EXERCISE ->
Scan the records below. Report the number of lines containing the word "table", and nothing more.

GIVEN DATA ->
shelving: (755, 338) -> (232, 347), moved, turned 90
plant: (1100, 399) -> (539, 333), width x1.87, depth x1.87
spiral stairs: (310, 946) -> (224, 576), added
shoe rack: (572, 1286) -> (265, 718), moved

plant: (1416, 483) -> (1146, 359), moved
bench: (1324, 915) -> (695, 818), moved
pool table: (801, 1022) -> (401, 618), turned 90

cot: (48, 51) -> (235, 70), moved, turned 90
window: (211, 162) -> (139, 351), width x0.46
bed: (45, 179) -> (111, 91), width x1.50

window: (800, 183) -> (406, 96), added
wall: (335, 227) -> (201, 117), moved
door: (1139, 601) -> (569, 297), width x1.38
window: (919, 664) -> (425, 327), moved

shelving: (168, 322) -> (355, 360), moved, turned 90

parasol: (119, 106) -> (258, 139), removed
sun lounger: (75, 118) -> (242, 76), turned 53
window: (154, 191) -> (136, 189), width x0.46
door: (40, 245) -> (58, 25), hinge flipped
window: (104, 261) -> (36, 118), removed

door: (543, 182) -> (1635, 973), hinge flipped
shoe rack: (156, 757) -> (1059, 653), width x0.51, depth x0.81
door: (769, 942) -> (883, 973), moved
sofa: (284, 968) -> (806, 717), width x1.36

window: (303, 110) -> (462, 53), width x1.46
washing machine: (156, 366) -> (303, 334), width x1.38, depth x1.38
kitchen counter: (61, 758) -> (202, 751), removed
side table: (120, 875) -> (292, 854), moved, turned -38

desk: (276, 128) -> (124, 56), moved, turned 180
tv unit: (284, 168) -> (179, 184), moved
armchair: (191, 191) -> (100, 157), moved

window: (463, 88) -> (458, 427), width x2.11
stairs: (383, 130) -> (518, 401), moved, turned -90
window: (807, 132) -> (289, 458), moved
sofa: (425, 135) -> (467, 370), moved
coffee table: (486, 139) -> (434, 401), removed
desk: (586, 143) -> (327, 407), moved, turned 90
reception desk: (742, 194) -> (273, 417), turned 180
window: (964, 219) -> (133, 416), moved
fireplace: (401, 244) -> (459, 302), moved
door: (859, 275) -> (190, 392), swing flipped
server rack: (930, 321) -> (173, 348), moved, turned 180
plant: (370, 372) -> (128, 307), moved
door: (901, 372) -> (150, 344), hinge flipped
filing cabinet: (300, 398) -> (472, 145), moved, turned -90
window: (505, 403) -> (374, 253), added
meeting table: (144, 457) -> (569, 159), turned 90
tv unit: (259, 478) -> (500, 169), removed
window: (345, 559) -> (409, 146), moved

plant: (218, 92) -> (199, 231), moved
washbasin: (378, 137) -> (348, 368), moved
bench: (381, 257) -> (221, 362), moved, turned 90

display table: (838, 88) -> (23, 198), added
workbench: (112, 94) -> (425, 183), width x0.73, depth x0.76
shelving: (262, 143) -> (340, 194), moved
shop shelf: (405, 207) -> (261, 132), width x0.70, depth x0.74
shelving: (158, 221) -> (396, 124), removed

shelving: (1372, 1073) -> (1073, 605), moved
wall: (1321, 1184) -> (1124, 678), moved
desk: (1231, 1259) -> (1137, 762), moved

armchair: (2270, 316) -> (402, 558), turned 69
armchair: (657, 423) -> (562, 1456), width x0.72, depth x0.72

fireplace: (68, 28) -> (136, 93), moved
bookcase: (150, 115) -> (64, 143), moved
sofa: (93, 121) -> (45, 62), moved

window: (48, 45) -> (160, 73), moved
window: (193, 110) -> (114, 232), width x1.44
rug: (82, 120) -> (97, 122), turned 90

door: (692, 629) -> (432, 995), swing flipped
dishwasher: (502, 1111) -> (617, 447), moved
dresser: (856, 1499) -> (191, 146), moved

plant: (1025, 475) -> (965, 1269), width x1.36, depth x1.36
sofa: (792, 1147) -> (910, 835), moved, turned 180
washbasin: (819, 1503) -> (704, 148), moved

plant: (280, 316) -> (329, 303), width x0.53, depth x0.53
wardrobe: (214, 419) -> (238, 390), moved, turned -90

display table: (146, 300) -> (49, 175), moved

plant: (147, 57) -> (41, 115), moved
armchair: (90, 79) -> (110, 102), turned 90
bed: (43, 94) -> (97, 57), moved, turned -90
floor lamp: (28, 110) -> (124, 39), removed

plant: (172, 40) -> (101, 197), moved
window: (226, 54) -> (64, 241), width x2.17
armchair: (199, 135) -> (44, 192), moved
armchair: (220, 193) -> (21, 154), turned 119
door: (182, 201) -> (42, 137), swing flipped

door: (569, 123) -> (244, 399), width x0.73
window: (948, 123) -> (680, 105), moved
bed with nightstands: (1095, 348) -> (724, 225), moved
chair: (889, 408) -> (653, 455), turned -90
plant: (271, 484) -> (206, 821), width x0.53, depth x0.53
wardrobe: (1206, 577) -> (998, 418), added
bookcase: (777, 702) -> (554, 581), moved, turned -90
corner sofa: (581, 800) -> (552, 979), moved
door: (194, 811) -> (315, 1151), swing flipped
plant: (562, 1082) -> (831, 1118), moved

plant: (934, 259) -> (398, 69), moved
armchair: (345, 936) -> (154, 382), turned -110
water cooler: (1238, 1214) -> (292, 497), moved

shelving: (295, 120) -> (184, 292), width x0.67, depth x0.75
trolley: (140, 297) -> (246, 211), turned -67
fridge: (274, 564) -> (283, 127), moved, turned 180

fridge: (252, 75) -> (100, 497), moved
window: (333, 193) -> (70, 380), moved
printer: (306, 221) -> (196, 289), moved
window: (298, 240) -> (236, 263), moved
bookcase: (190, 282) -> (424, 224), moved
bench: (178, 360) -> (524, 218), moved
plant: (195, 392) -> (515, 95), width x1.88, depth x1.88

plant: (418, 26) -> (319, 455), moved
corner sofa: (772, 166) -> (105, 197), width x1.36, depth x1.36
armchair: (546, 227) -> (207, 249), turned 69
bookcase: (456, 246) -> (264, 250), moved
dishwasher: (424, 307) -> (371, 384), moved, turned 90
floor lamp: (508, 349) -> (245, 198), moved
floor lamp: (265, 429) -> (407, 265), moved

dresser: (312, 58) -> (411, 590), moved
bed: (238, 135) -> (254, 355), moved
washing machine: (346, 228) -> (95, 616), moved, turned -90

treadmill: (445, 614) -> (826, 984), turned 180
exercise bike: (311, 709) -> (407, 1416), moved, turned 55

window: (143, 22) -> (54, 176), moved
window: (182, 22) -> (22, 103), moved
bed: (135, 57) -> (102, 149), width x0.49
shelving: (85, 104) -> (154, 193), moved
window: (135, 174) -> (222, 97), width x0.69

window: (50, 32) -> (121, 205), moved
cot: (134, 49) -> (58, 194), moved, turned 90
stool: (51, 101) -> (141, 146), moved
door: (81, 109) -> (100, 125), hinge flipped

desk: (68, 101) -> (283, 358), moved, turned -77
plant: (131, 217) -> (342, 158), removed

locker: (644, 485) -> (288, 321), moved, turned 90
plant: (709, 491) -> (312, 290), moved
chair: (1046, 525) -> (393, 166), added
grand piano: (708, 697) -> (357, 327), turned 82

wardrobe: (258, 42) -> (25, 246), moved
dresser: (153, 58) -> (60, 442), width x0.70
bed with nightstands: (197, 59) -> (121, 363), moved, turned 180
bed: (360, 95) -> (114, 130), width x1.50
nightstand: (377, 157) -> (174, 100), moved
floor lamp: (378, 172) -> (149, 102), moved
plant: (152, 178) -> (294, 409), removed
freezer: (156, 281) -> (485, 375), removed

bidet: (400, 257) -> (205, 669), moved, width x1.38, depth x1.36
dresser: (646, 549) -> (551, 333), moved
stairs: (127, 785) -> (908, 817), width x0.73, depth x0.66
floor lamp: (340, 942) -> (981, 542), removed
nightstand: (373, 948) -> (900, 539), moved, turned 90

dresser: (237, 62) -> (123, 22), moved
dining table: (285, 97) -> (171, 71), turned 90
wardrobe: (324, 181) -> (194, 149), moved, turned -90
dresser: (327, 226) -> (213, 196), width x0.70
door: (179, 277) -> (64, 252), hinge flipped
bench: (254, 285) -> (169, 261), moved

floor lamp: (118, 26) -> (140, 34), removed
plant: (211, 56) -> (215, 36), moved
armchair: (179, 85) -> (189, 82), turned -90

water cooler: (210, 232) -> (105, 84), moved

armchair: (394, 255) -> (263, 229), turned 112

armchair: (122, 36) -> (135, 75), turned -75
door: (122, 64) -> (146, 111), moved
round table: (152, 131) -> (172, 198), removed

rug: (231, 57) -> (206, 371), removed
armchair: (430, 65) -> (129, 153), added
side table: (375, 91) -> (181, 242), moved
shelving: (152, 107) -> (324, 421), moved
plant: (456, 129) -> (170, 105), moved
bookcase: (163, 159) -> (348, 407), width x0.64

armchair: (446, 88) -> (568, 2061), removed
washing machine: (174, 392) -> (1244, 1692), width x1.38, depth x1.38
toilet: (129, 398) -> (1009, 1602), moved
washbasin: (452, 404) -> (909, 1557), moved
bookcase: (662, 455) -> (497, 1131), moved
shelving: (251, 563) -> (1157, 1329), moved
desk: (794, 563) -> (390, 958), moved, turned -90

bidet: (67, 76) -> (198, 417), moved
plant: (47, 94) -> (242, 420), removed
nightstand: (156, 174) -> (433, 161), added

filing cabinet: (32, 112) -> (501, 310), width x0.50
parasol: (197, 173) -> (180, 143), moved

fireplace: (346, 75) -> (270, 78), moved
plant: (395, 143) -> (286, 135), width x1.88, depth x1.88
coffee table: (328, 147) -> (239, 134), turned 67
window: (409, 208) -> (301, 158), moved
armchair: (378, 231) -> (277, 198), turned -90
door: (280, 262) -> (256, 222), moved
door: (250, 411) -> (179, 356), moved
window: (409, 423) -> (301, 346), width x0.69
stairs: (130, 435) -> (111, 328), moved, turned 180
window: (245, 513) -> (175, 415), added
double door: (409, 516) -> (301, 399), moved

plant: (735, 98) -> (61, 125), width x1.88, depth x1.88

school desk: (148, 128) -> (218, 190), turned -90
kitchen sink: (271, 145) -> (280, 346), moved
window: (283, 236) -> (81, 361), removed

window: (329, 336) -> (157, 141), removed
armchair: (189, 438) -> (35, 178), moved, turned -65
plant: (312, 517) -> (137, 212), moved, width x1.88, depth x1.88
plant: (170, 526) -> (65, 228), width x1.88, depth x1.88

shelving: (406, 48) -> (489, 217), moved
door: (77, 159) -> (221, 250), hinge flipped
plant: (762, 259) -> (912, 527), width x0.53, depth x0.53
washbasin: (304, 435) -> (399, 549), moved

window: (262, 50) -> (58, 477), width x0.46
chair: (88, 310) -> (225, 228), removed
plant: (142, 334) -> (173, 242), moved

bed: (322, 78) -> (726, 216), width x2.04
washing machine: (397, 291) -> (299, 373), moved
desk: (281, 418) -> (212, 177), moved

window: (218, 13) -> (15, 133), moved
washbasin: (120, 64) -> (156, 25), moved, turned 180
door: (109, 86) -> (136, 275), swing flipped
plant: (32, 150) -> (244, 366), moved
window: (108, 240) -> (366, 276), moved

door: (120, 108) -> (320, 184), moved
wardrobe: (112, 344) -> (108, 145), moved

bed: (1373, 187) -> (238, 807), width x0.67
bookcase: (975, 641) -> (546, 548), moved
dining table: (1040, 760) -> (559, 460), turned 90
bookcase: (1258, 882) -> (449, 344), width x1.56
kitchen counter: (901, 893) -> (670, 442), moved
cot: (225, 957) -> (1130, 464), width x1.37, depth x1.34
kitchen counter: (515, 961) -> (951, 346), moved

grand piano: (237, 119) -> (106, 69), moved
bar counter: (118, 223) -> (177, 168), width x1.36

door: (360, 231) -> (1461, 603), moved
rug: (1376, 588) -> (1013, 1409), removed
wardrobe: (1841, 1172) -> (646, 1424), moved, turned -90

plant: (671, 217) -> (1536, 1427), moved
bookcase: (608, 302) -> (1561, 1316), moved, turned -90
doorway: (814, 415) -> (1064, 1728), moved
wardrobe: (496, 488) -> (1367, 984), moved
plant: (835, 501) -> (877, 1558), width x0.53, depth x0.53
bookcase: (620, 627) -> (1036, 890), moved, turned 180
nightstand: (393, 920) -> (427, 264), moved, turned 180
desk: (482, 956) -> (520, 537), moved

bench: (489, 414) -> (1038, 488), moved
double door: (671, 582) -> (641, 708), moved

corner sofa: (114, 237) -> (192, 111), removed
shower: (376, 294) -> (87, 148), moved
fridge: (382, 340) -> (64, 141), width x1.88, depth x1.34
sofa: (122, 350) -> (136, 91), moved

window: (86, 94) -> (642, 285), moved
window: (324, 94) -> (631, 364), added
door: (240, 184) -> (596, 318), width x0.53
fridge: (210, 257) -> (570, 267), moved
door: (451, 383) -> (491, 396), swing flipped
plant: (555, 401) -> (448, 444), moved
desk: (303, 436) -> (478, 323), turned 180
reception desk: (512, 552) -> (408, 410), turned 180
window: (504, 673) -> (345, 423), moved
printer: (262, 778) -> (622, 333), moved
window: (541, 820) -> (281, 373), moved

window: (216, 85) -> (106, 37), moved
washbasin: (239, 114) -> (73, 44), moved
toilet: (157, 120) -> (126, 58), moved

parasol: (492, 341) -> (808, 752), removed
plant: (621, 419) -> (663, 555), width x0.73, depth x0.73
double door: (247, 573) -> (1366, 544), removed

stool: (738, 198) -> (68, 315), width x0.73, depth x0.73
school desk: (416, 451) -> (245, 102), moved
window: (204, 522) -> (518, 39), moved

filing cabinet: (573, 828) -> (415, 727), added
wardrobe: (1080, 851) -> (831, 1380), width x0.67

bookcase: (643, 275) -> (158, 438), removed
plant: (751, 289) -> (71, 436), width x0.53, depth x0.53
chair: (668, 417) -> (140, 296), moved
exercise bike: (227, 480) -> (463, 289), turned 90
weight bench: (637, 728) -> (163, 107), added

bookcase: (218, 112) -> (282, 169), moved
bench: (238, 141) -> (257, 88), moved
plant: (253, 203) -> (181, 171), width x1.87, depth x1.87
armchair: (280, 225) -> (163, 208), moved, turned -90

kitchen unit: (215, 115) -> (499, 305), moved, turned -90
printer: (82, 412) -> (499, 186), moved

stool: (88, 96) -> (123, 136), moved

SOLUTION TO THE EXERCISE ->
11